- Activity
Find the line with "(490, 393) = (414, 235): grey" in the data below, then restate it and all remaining lines exactly, adding nothing.

- Data under study

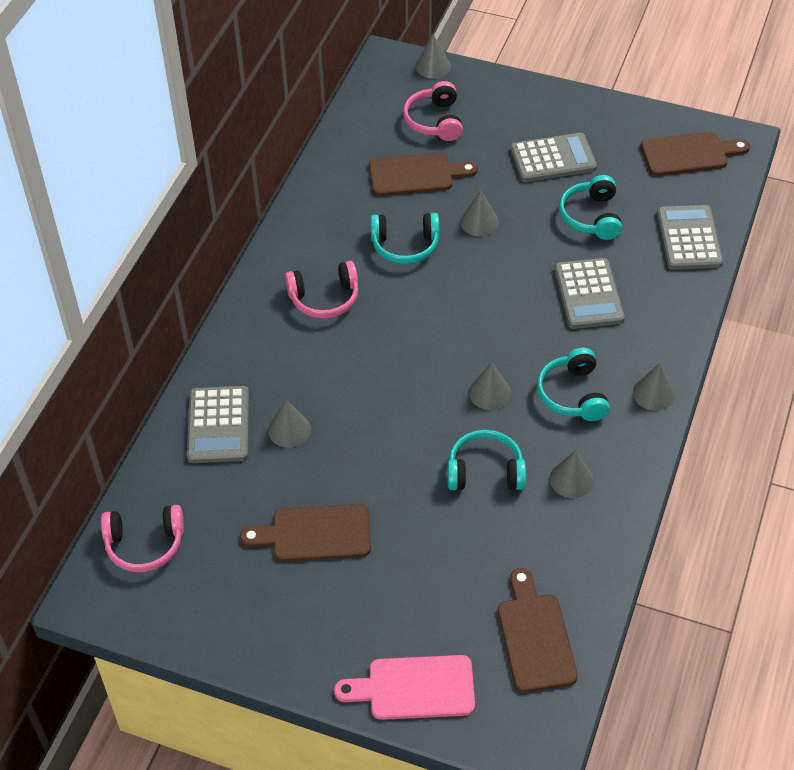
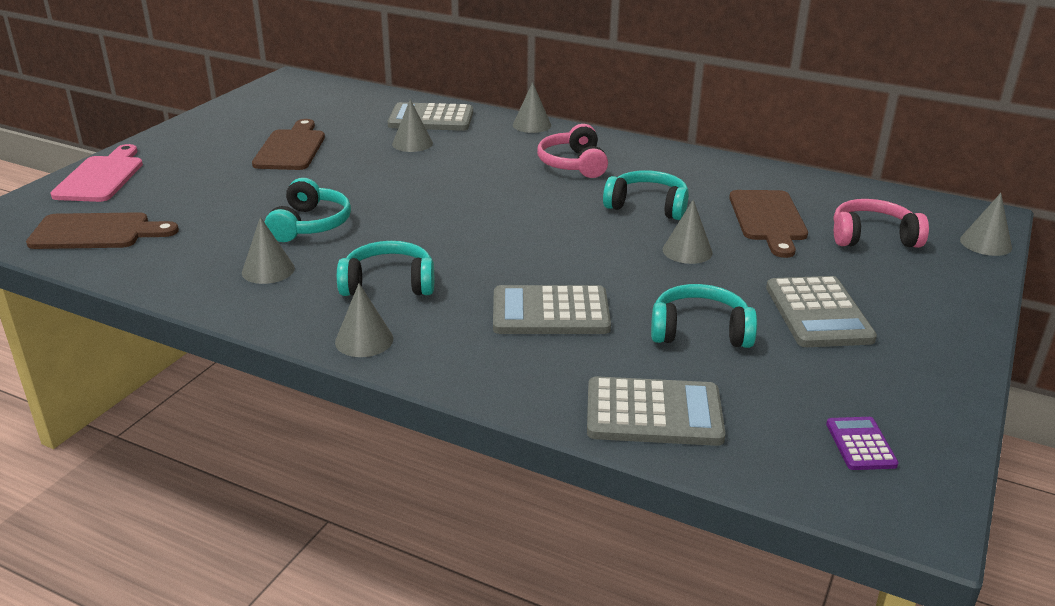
camera: 95 degrees right, 20 degrees down
(145, 544) = (325, 94): pink headphones -> none
(405, 245) = (647, 206): turquoise headphones -> turquoise headphones turned 105 degrees clockwise
(490, 393) = (414, 235): grey cone -> grey cone (532, 125)
(689, 154) = (861, 444): brown cutting board -> purple calculator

- Problem solution
(490, 393) = (414, 235): grey cone -> grey cone (532, 125)
(689, 154) = (861, 444): brown cutting board -> purple calculator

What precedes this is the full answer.